Exercise prompt :: Each line in the records that mentions the word "brown" needs to be listed.

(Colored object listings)
════

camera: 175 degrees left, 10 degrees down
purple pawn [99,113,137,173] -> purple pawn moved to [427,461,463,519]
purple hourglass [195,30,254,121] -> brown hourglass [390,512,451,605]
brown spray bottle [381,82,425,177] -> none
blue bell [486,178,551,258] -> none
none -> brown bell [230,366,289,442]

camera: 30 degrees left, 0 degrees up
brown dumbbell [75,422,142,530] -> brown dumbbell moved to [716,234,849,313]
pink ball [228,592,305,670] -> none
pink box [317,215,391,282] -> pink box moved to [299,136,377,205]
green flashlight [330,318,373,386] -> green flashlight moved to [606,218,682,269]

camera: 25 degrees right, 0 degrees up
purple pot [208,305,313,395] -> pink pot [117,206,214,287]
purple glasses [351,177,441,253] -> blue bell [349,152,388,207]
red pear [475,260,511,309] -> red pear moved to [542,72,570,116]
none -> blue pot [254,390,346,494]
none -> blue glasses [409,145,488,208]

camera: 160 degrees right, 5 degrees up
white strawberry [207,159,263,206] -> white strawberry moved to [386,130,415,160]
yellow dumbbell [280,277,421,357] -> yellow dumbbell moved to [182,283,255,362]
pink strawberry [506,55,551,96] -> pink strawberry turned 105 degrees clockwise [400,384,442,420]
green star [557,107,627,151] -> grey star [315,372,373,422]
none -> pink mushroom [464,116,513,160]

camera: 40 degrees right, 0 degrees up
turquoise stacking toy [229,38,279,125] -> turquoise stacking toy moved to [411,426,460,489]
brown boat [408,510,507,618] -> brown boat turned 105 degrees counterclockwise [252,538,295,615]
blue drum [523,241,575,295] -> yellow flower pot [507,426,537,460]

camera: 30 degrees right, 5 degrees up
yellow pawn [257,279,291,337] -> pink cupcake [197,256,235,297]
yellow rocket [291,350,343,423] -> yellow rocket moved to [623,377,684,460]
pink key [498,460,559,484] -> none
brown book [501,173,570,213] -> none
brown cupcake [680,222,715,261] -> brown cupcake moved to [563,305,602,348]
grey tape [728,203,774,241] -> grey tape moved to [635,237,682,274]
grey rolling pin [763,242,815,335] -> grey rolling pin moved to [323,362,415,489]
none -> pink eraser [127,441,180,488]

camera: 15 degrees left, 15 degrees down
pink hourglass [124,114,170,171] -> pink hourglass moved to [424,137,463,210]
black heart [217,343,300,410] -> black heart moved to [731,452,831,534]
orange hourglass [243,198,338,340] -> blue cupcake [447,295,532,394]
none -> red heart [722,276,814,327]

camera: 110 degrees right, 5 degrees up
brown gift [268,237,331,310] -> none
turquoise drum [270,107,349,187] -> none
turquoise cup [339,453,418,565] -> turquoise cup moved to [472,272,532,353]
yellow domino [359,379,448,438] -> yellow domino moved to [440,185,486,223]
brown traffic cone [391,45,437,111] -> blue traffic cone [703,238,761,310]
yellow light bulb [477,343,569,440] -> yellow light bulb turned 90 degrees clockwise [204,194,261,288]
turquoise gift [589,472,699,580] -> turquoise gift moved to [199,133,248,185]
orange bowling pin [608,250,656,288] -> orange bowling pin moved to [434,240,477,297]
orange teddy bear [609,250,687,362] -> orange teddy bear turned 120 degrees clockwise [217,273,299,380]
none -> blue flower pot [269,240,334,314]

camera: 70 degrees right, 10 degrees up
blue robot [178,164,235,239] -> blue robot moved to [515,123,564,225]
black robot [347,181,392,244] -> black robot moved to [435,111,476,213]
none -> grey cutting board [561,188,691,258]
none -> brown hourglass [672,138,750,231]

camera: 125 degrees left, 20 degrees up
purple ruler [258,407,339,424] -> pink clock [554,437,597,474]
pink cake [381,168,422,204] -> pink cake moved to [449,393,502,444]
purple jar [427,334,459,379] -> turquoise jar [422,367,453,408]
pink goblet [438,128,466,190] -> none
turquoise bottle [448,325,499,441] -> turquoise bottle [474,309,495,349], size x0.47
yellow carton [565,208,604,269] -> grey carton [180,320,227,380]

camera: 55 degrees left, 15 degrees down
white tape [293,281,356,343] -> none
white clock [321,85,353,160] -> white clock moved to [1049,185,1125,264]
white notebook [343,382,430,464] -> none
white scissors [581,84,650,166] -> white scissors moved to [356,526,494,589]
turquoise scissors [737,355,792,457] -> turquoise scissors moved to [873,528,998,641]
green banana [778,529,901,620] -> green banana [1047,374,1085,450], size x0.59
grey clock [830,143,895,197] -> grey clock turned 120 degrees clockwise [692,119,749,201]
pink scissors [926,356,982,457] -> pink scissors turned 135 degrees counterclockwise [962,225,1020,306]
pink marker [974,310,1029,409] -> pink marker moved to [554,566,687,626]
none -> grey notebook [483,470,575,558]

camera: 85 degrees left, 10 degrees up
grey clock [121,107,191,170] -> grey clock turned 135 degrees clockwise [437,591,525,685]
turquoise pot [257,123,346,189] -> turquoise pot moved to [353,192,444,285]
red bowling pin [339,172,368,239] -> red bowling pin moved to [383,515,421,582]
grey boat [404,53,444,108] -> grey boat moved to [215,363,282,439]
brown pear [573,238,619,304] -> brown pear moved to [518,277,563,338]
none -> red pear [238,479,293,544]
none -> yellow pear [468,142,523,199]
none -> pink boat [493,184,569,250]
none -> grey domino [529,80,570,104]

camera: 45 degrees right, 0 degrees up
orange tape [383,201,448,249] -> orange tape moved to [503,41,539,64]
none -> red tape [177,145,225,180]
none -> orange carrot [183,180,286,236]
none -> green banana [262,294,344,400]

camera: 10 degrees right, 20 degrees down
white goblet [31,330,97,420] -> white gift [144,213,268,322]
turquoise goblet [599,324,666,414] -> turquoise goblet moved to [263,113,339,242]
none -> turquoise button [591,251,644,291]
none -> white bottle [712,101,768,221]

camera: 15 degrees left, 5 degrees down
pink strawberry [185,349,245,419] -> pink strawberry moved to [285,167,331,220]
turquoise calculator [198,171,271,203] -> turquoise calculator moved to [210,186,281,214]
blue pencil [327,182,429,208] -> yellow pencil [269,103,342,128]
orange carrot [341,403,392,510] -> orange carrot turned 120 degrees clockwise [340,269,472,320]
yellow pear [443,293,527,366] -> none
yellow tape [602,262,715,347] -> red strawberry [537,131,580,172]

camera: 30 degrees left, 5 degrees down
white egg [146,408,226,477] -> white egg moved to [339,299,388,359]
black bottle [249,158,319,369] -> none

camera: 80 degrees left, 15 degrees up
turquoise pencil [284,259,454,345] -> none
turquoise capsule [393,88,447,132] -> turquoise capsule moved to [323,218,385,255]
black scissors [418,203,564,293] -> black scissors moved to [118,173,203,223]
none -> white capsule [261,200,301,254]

════

Task result ::
purple hourglass [195,30,254,121] -> brown hourglass [390,512,451,605]
brown spray bottle [381,82,425,177] -> none
none -> brown bell [230,366,289,442]
brown dumbbell [75,422,142,530] -> brown dumbbell moved to [716,234,849,313]
brown boat [408,510,507,618] -> brown boat turned 105 degrees counterclockwise [252,538,295,615]
brown book [501,173,570,213] -> none
brown cupcake [680,222,715,261] -> brown cupcake moved to [563,305,602,348]
brown gift [268,237,331,310] -> none
brown traffic cone [391,45,437,111] -> blue traffic cone [703,238,761,310]
none -> brown hourglass [672,138,750,231]
brown pear [573,238,619,304] -> brown pear moved to [518,277,563,338]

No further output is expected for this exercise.